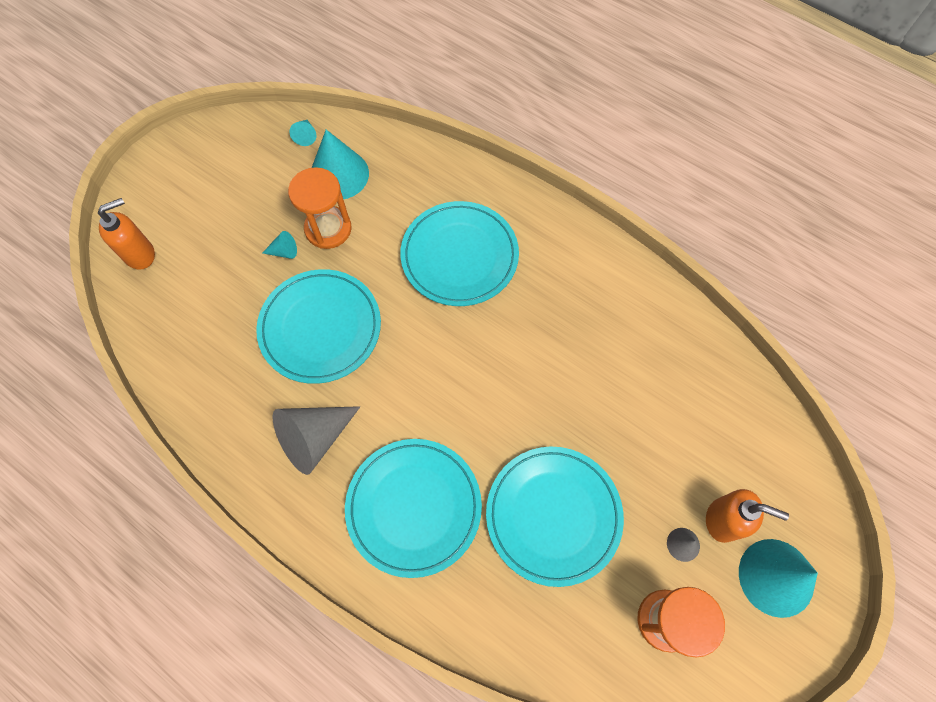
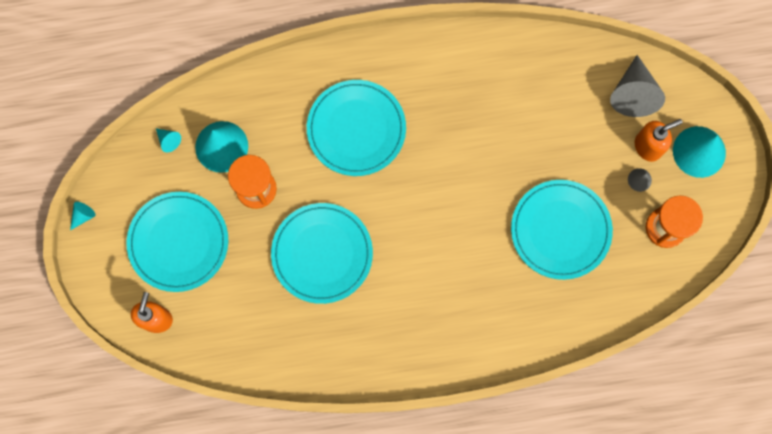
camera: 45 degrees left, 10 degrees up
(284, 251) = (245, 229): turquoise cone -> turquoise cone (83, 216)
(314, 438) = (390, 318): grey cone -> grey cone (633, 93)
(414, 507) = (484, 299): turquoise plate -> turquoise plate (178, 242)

__Task requirements__: Return all material verbatim, pictures omitted.

__Output__:
camera: 45 degrees left, 10 degrees up
(284, 251) = (245, 229): turquoise cone -> turquoise cone (83, 216)
(314, 438) = (390, 318): grey cone -> grey cone (633, 93)
(414, 507) = (484, 299): turquoise plate -> turquoise plate (178, 242)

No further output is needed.